Study material Block Start

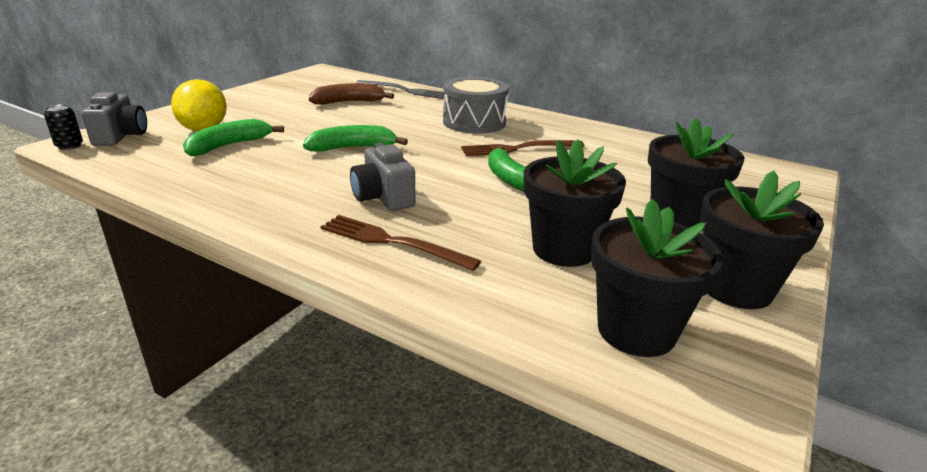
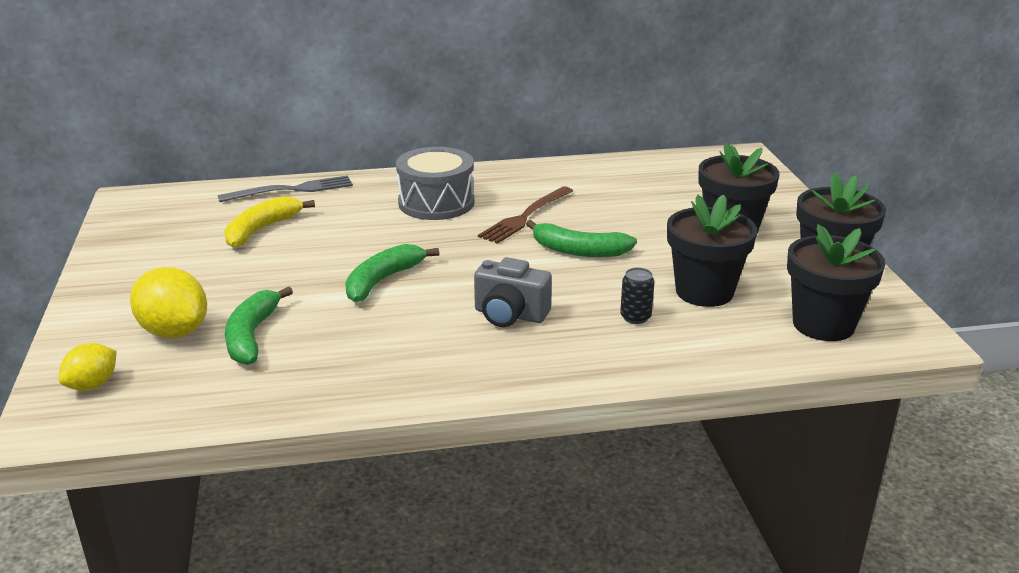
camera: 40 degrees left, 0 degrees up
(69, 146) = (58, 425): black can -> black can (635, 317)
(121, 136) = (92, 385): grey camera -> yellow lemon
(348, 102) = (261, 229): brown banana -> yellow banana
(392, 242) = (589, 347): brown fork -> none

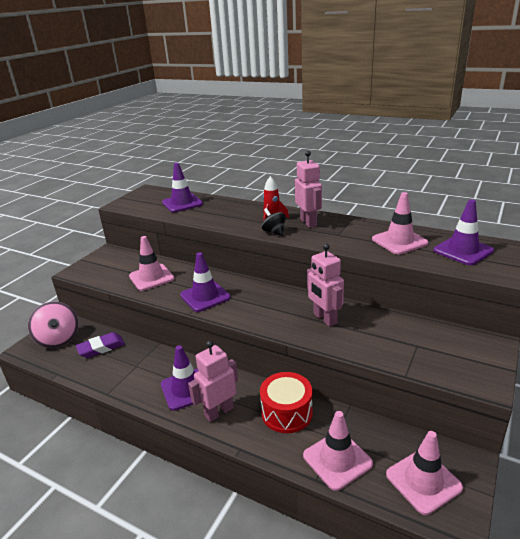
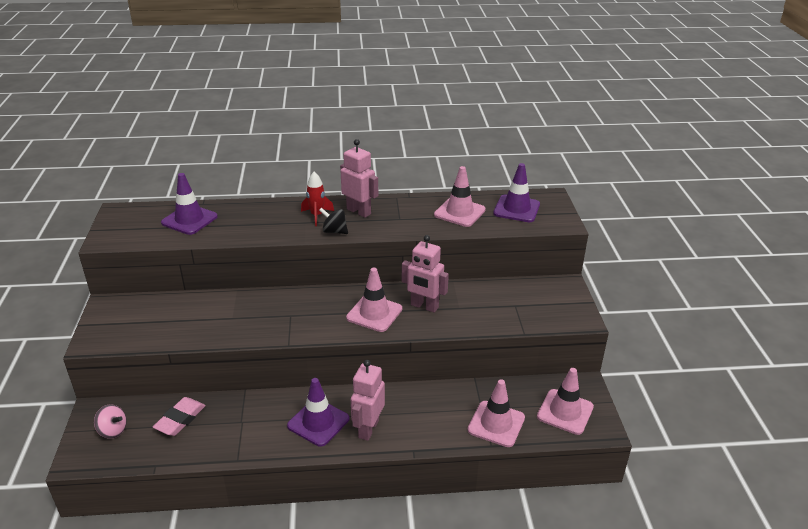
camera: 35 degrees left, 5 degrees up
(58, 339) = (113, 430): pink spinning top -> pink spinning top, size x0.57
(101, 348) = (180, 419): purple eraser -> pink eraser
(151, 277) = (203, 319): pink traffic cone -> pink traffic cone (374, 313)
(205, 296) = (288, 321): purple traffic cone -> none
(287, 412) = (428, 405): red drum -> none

Study material Block End

Please set down the lines from the one with "(348, 102) = (261, 229): brown" to the end of the entries above, exactly as they are, and drop every picture.

(348, 102) = (261, 229): brown banana -> yellow banana
(392, 242) = (589, 347): brown fork -> none

camera: 35 degrees left, 5 degrees up
(58, 339) = (113, 430): pink spinning top -> pink spinning top, size x0.57
(101, 348) = (180, 419): purple eraser -> pink eraser
(151, 277) = (203, 319): pink traffic cone -> pink traffic cone (374, 313)
(205, 296) = (288, 321): purple traffic cone -> none
(287, 412) = (428, 405): red drum -> none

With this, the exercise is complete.